Segment Open

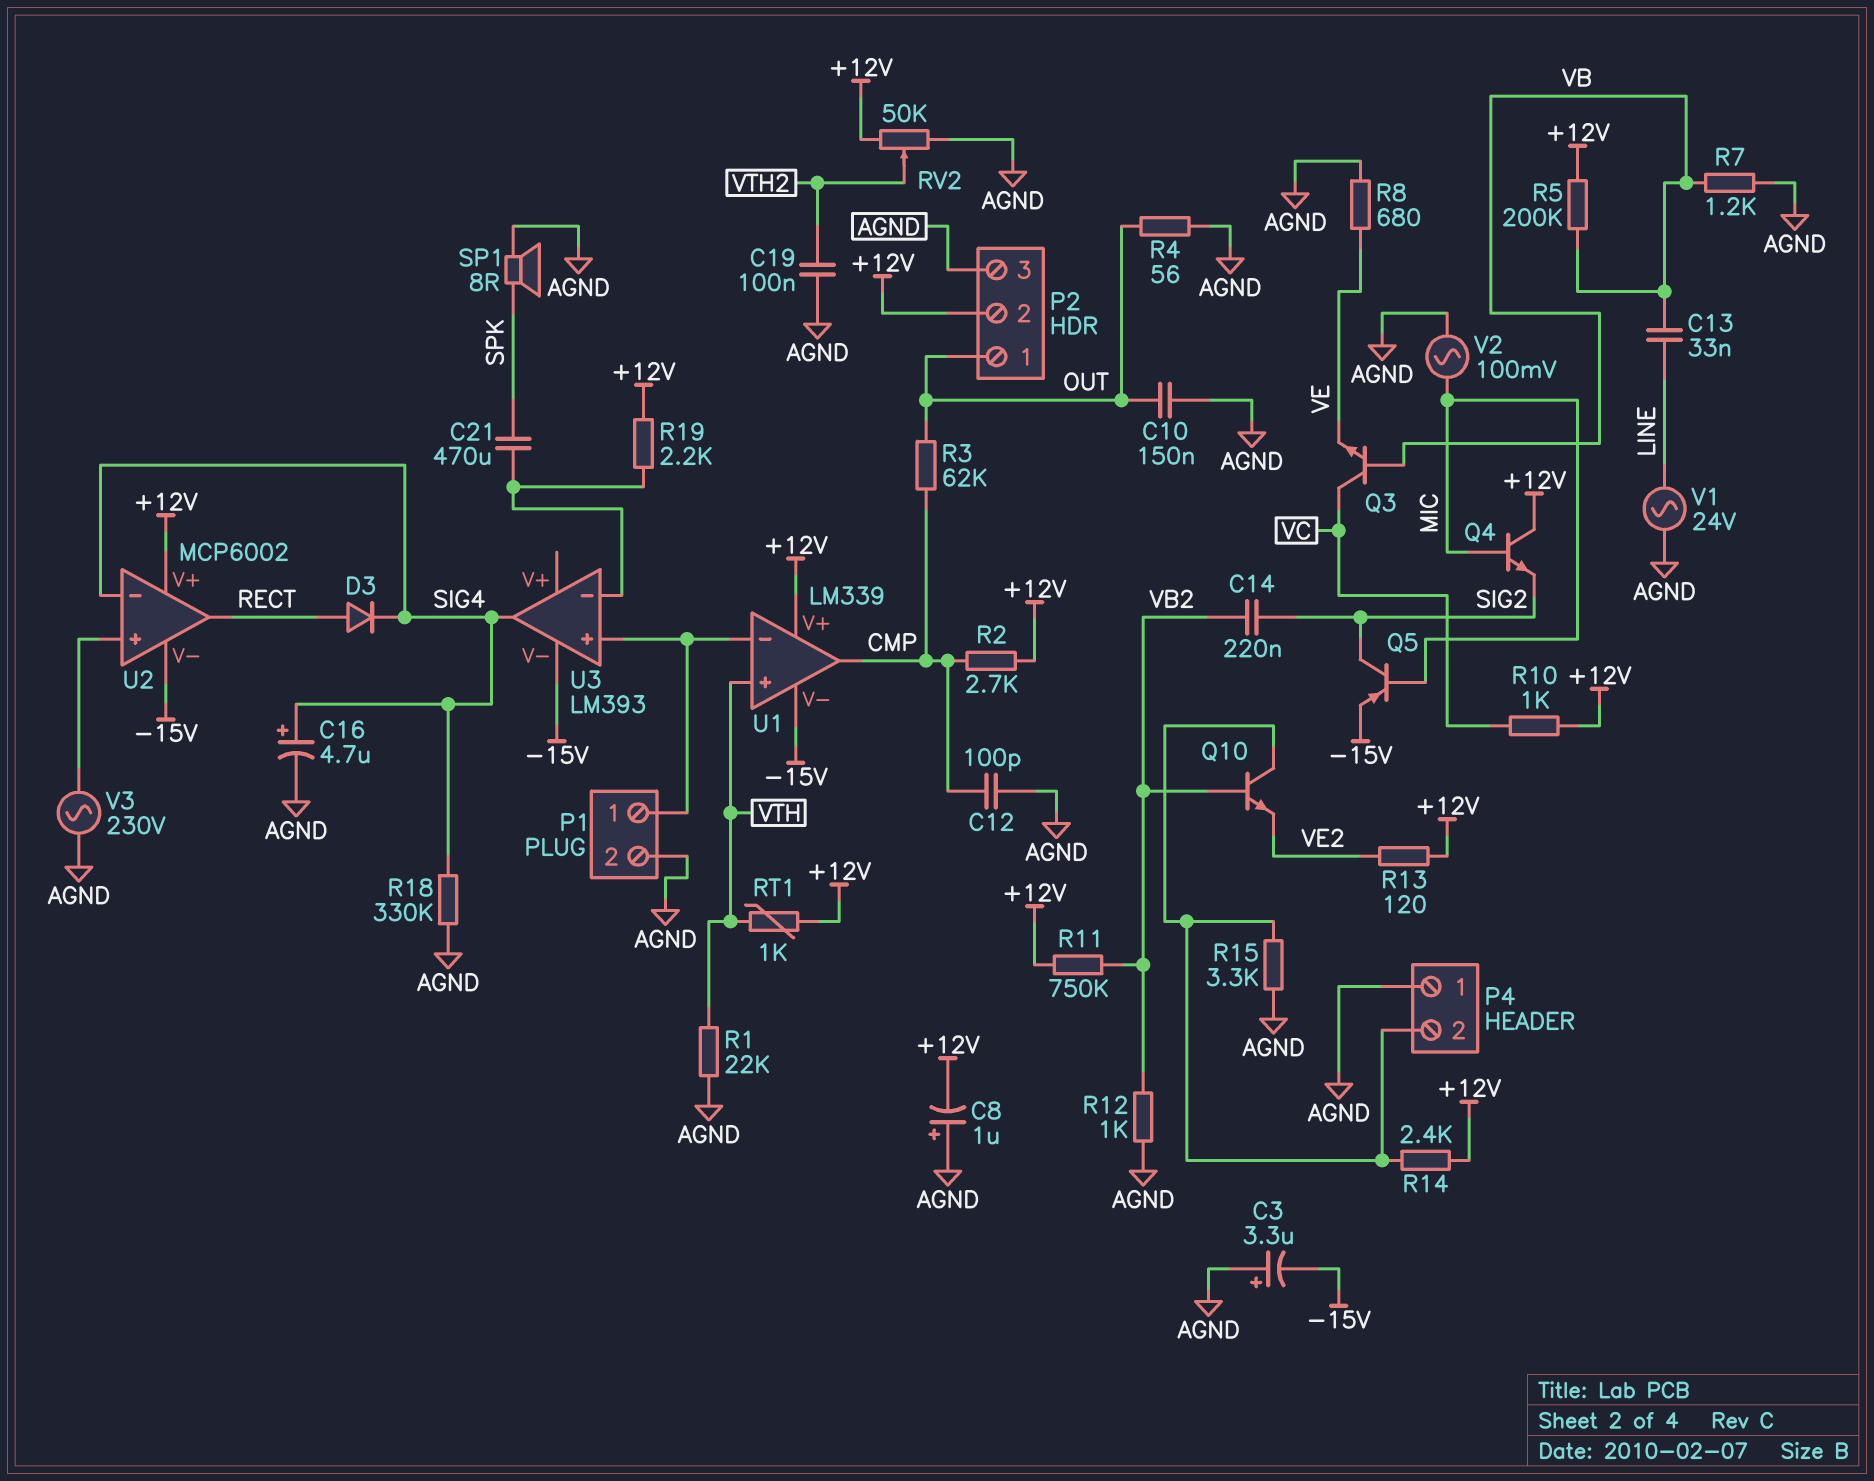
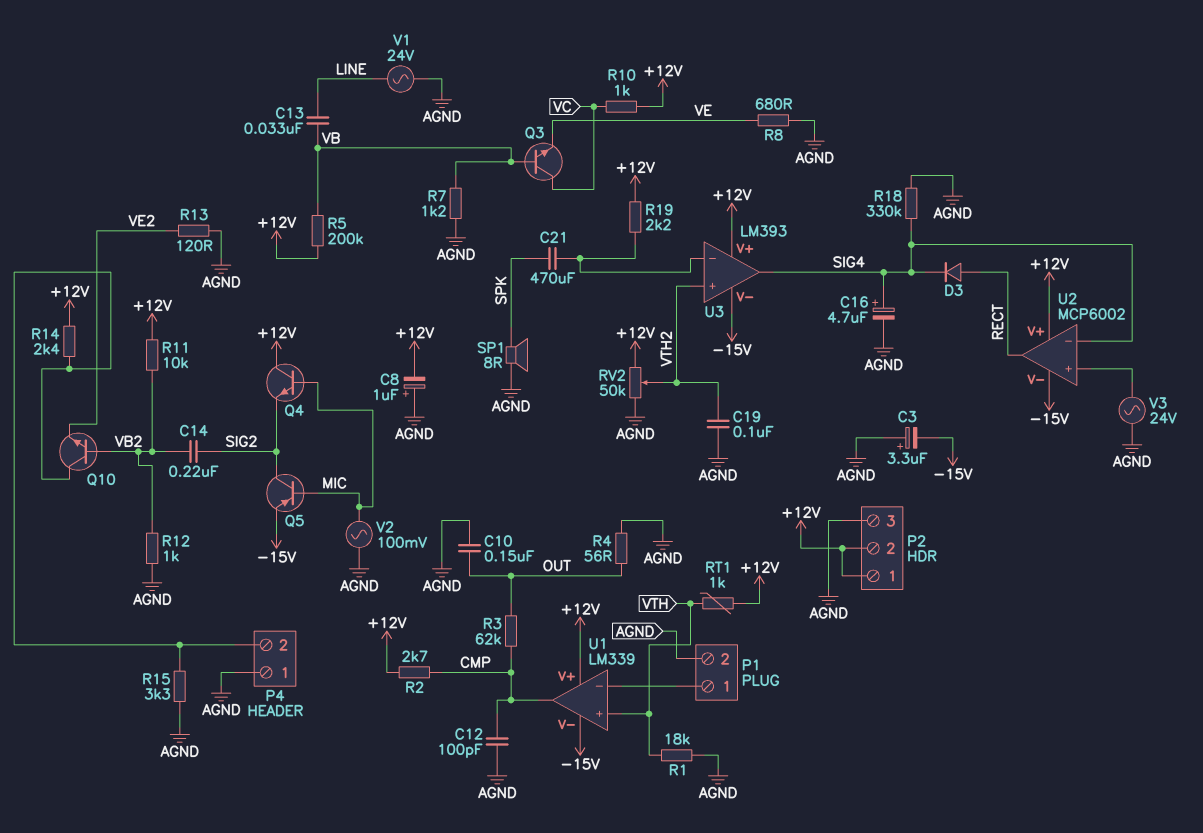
P2 pin 1: OUT -> +12V
R1: 22k (AGND, VTH) -> 18k (AGND, VTH)
R11: 750k (+12V, VB2) -> 10k (+12V, VB2)
R13: 120 (+12V, VE2) -> 120 (AGND, VE2)
U3 pin V+: none -> +12V
U3 pin in+: P1/1 -> VTH2
V3: AC 230V (AGND, U2/in+) -> AC 24V (AGND, U2/in+)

Segment Closed

How to complete this task:
Please output, exactly, the lines of the listing from the one containing "R1: 22k (AGND, VTH) -> 18k (AGND, VTH)" through the last, inclusive, and no other lines.

Result of the task:
R1: 22k (AGND, VTH) -> 18k (AGND, VTH)
R11: 750k (+12V, VB2) -> 10k (+12V, VB2)
R13: 120 (+12V, VE2) -> 120 (AGND, VE2)
U3 pin V+: none -> +12V
U3 pin in+: P1/1 -> VTH2
V3: AC 230V (AGND, U2/in+) -> AC 24V (AGND, U2/in+)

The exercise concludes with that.